Exercise requirements — Give the records again word for word. Leave every picture out.

..........

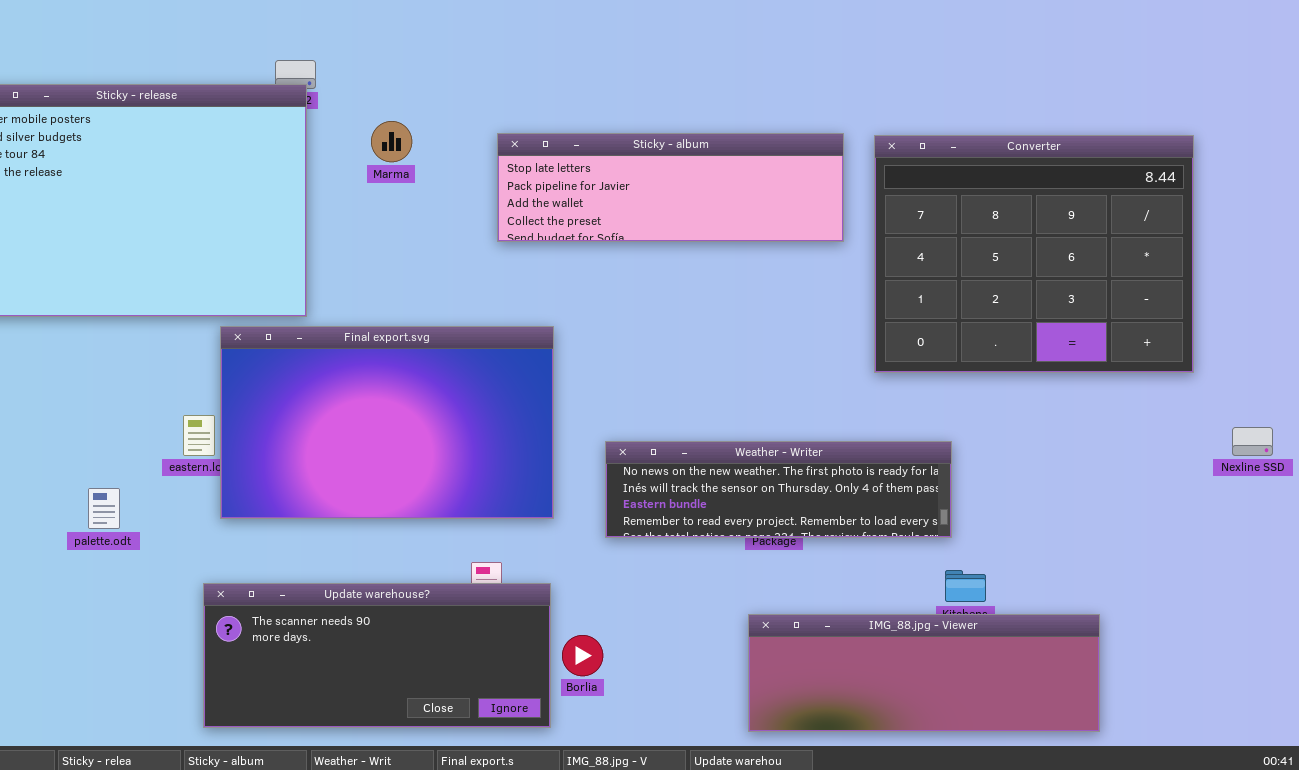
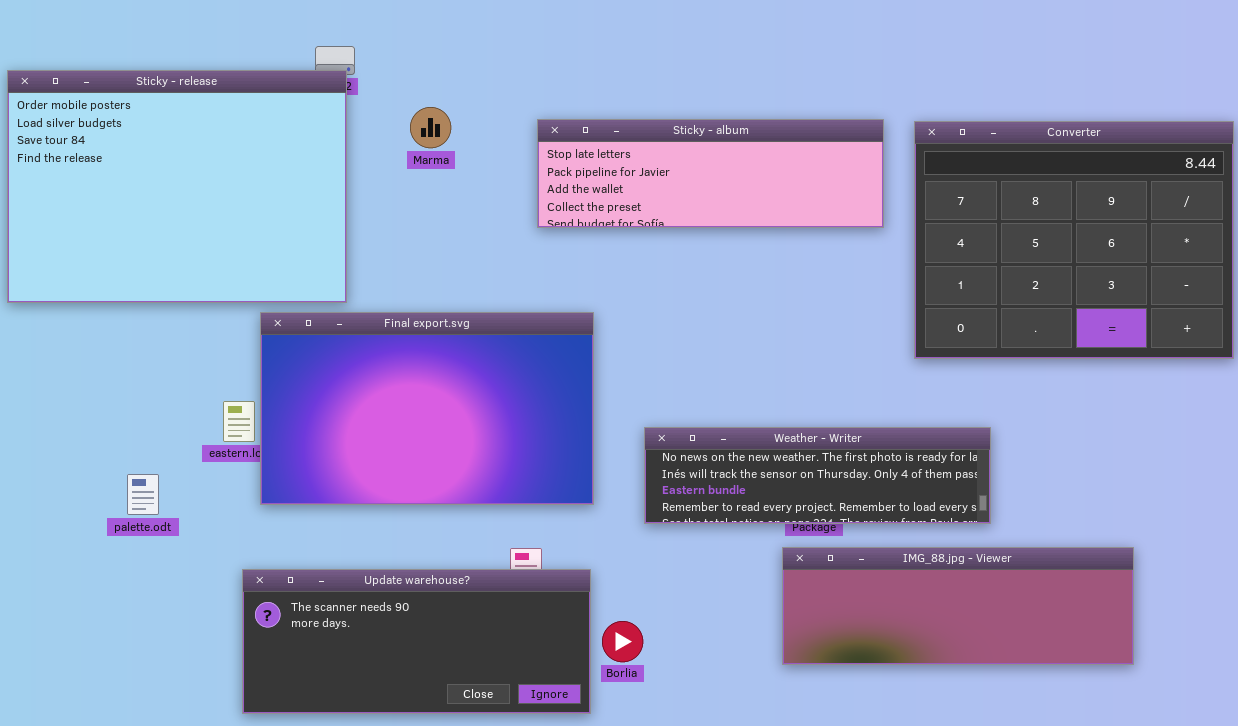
IMG_88.jpg - Viewer: [748,614,1100,732] -> [782,547,1134,665], moved

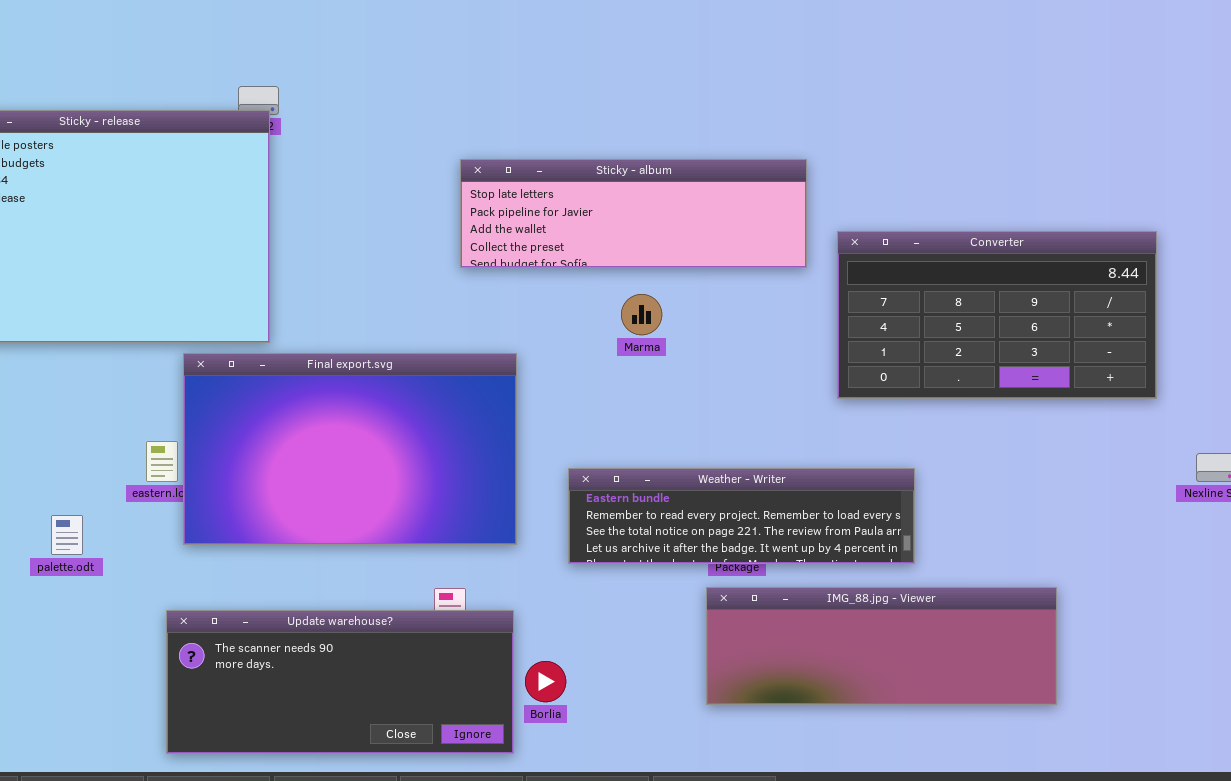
Marma: [410,107,451,148] -> [621,294,662,335], moved
Converter: [914,121,1234,359] -> [837,231,1157,399], resized
Weather - Writer: [644,427,991,524] -> [568,468,915,564], scrolled down 2 rows

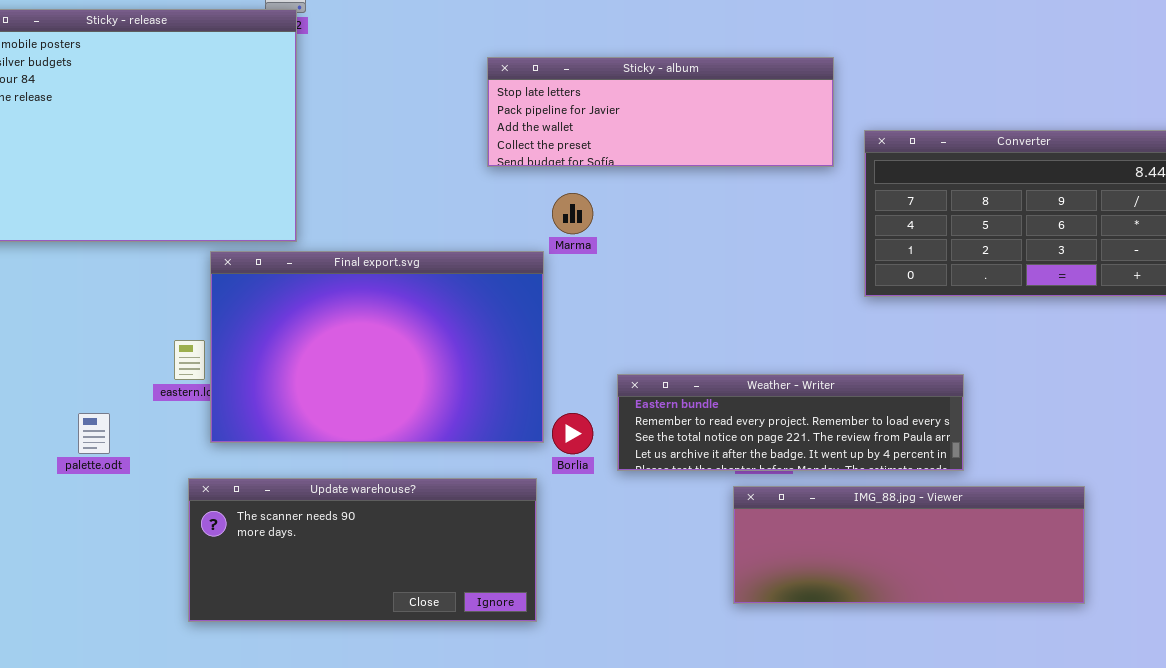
Marma: [621,294,662,335] -> [552,193,593,234], moved
Weather - Writer: [568,468,915,564] -> [617,374,964,471], moved
Update warehouse?: [166,610,514,754] -> [188,478,537,622], moved
Borlia: [525,661,566,702] -> [552,413,593,454], moved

..........

Answer section —
IMG_88.jpg - Viewer: [748,614,1100,732] -> [782,547,1134,665], moved

Marma: [410,107,451,148] -> [621,294,662,335], moved
Converter: [914,121,1234,359] -> [837,231,1157,399], resized
Weather - Writer: [644,427,991,524] -> [568,468,915,564], scrolled down 2 rows

Marma: [621,294,662,335] -> [552,193,593,234], moved
Weather - Writer: [568,468,915,564] -> [617,374,964,471], moved
Update warehouse?: [166,610,514,754] -> [188,478,537,622], moved
Borlia: [525,661,566,702] -> [552,413,593,454], moved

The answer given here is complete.